**What this task involves**
What is needed is an exact transcription of the line with "Objects present in" and all the lines that follow it in the entries below; add nothing else.

Source records:
+ + + + +

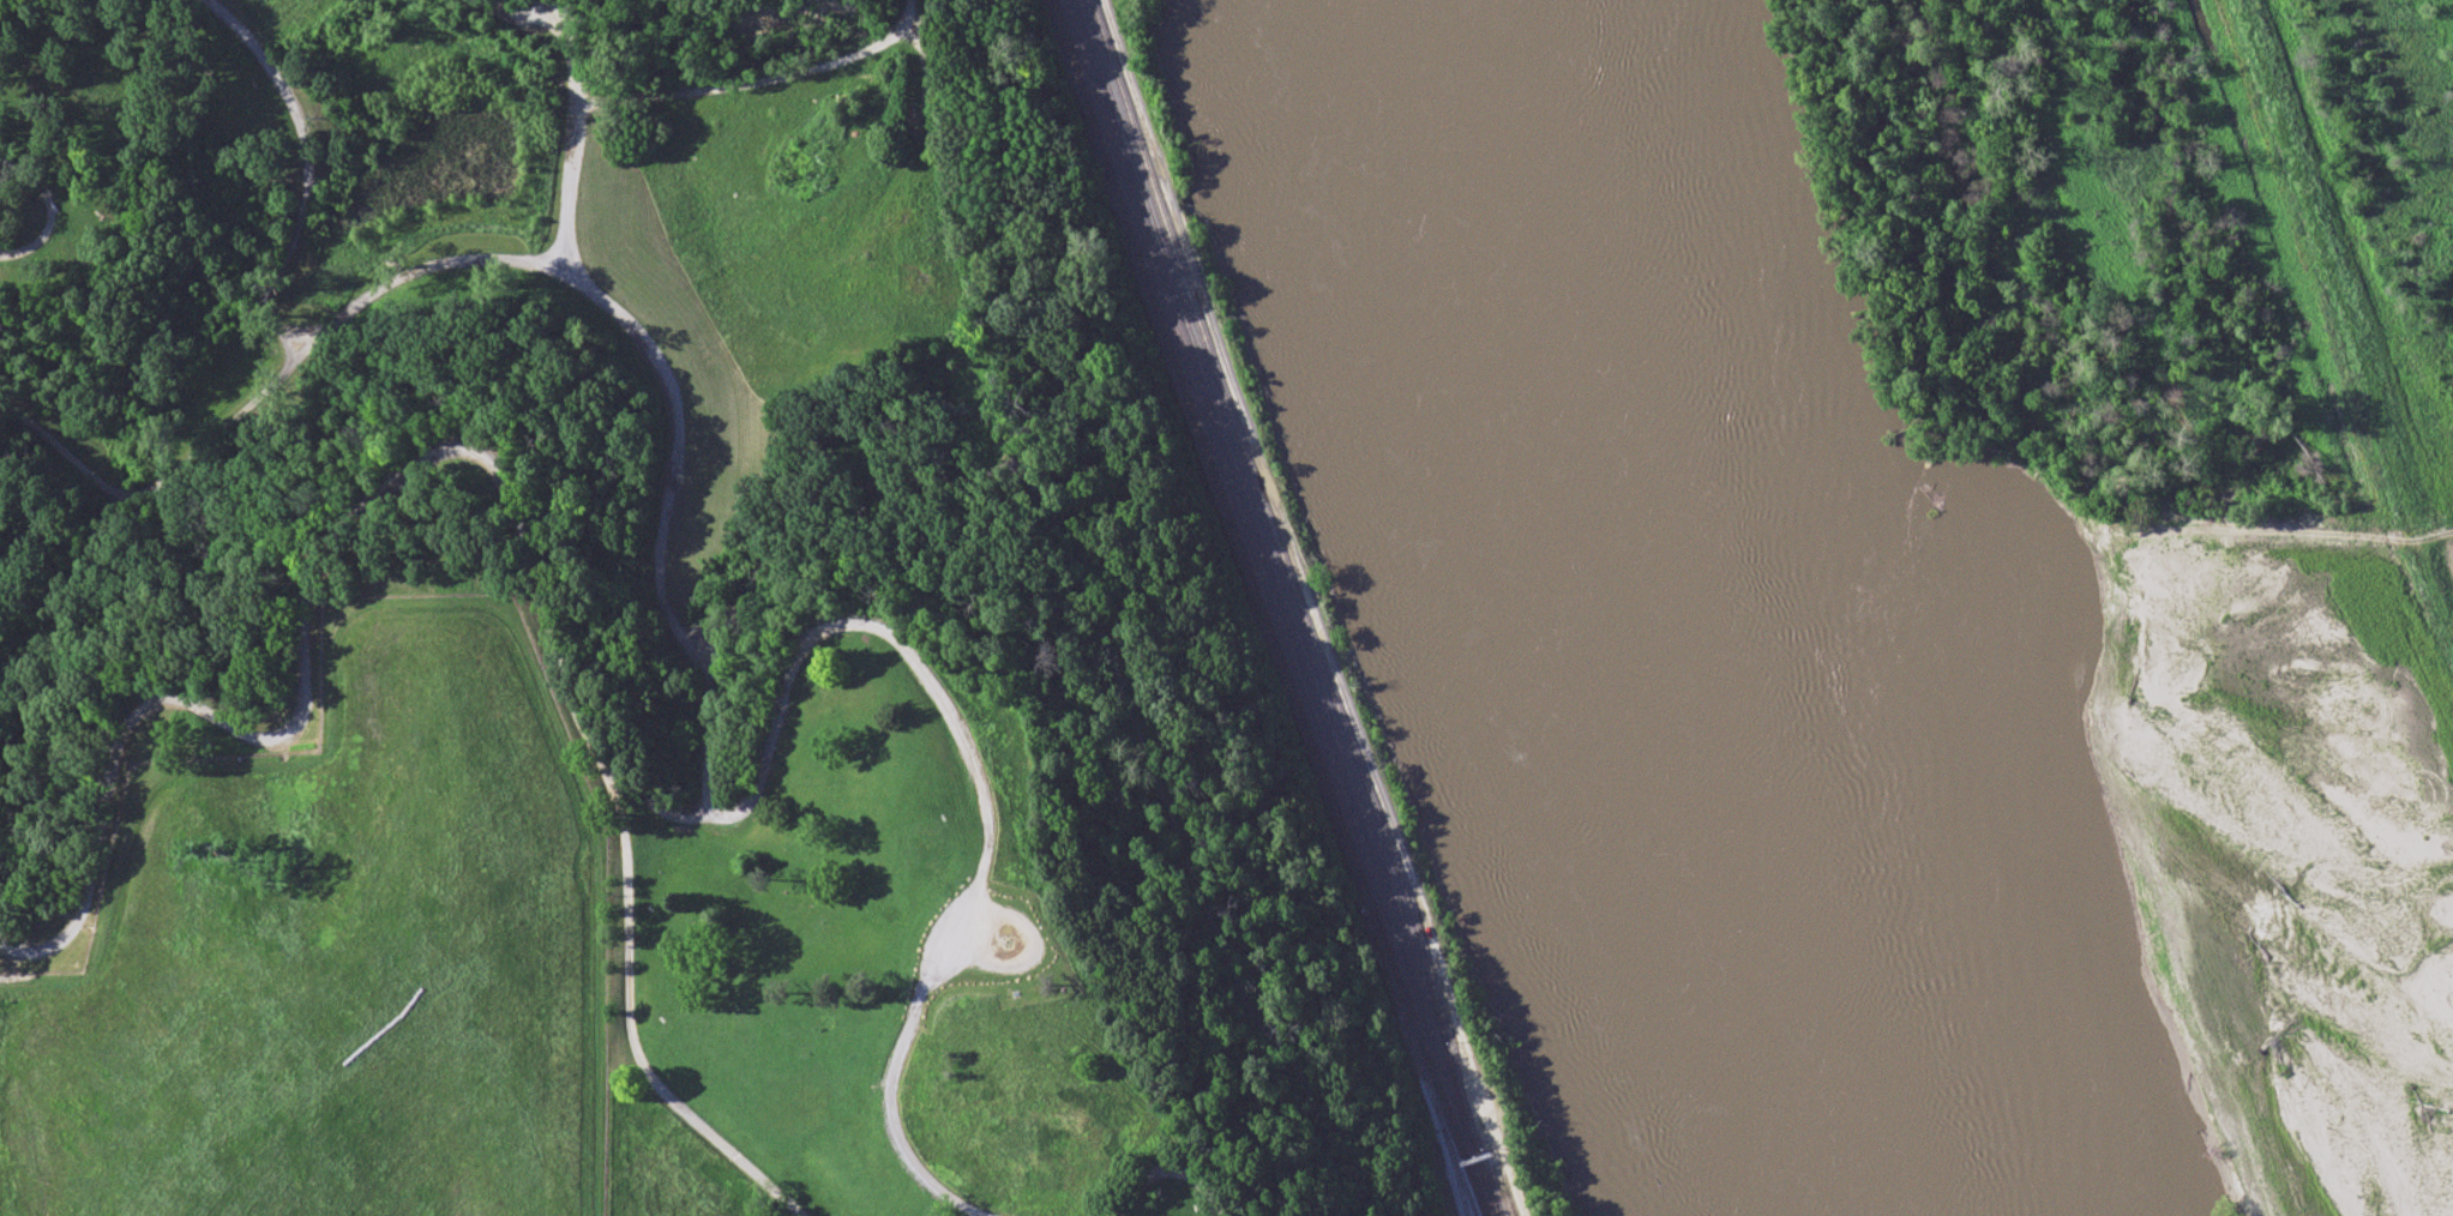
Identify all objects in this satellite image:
road: (569, 52)
railway: (1075, 61)
road: (765, 82)
road: (573, 190)
road: (57, 215)
road: (277, 341)
road: (308, 348)
road: (461, 357)
road: (152, 491)
railway: (1233, 521)
railway: (1269, 523)
park: (706, 567)
railway: (1276, 578)
river: (1705, 606)
railway: (1276, 609)
road: (16, 613)
road: (72, 613)
parking lot: (700, 650)
road: (1072, 663)
road: (1116, 683)
road: (19, 746)
road: (976, 784)
road: (697, 818)
building: (922, 852)
road: (942, 883)
parking lot: (978, 944)
road: (633, 1023)
railway: (1430, 1067)
railway: (1420, 1069)
road: (1167, 1173)

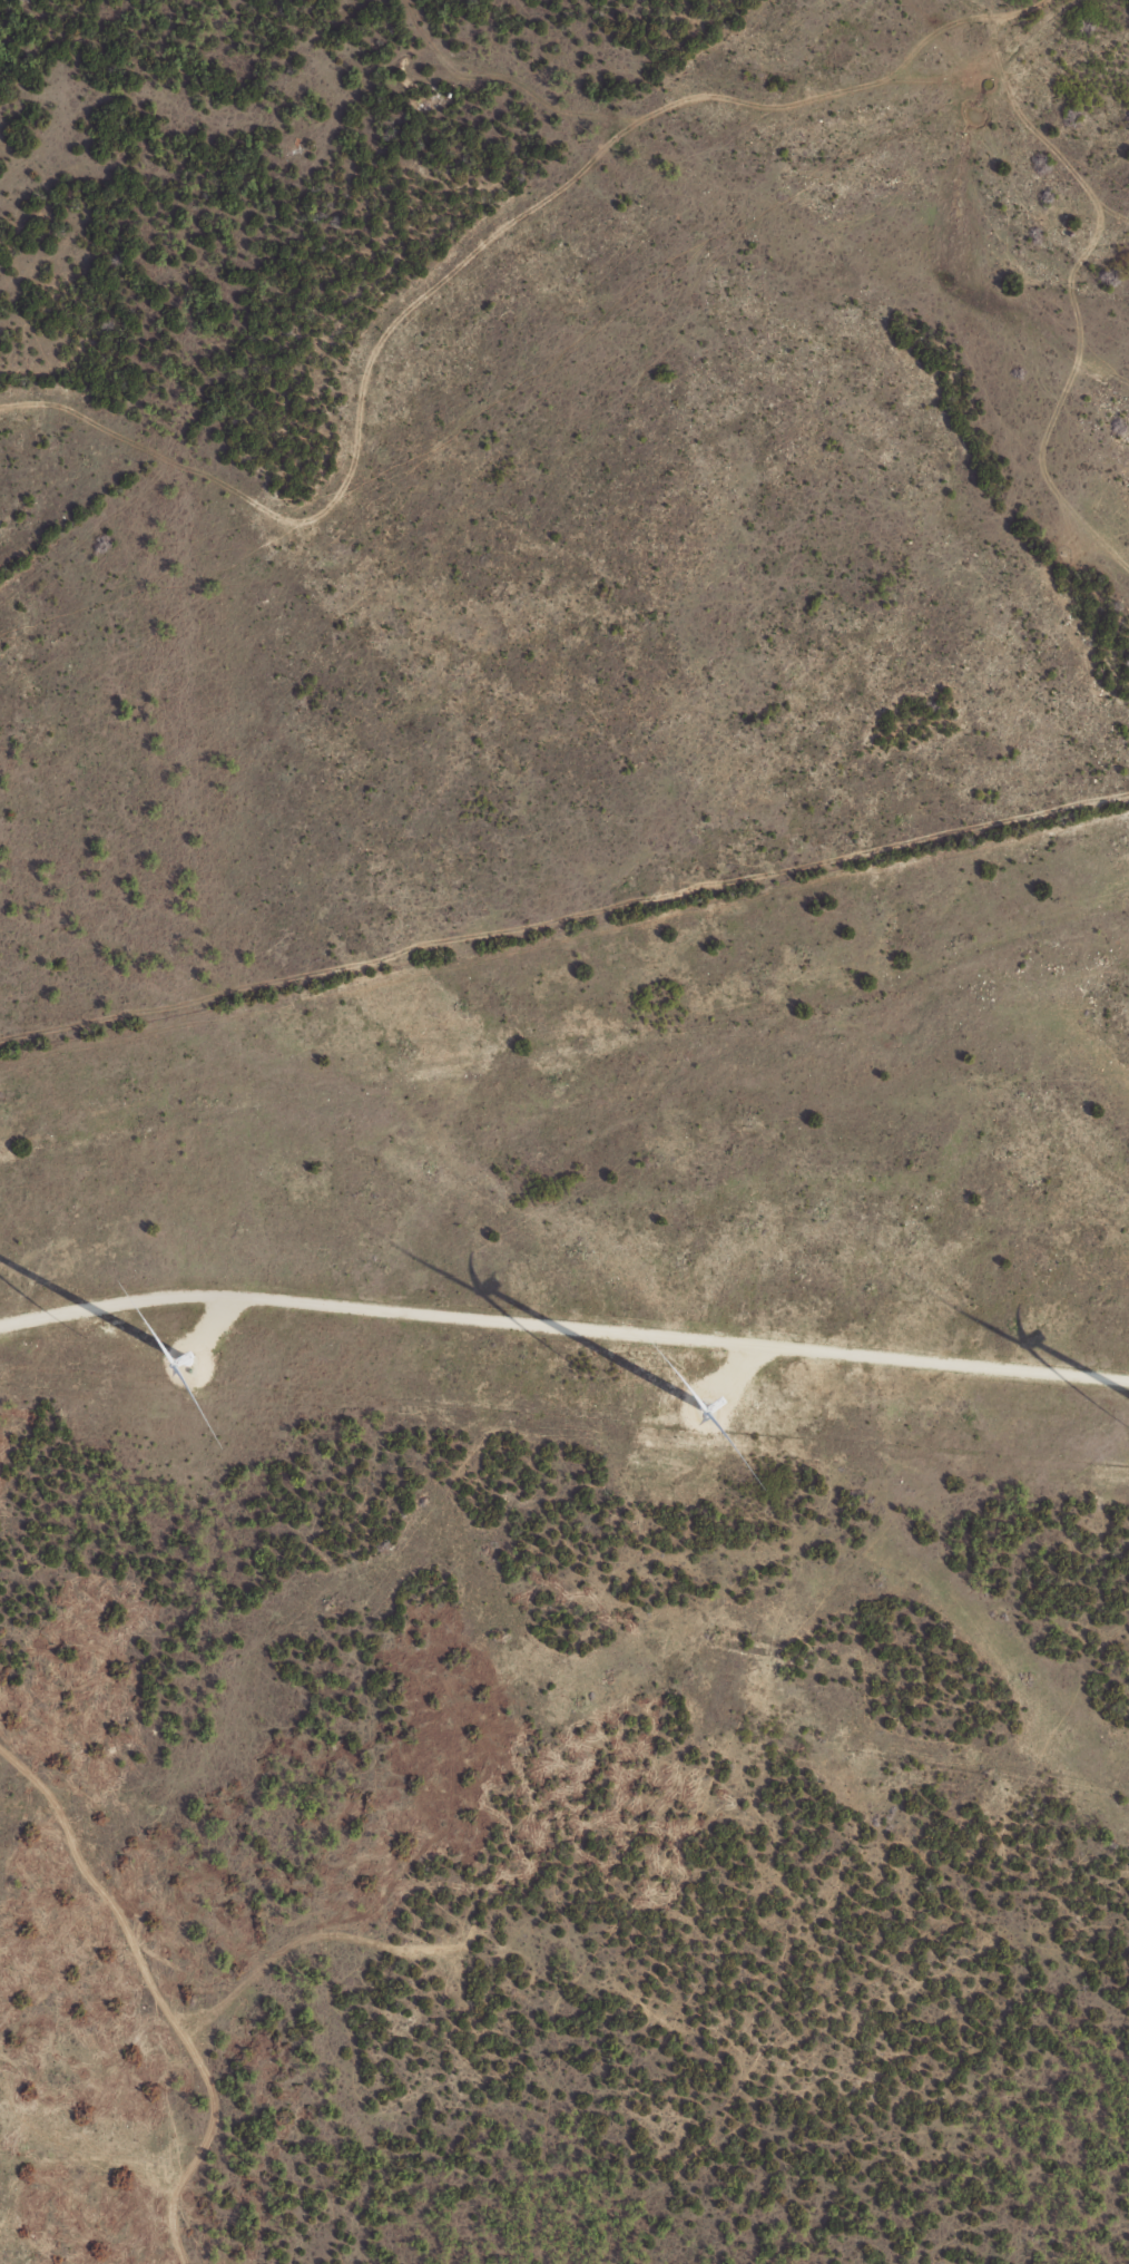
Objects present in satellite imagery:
road: (564, 1074)
road: (563, 1325)
wind turbine: (203, 1345)
wind turbine: (689, 1397)
road: (563, 1993)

+ + + + +

**Task output**
Objects present in satellite imagery:
road: (564, 1074)
road: (563, 1325)
wind turbine: (203, 1345)
wind turbine: (689, 1397)
road: (563, 1993)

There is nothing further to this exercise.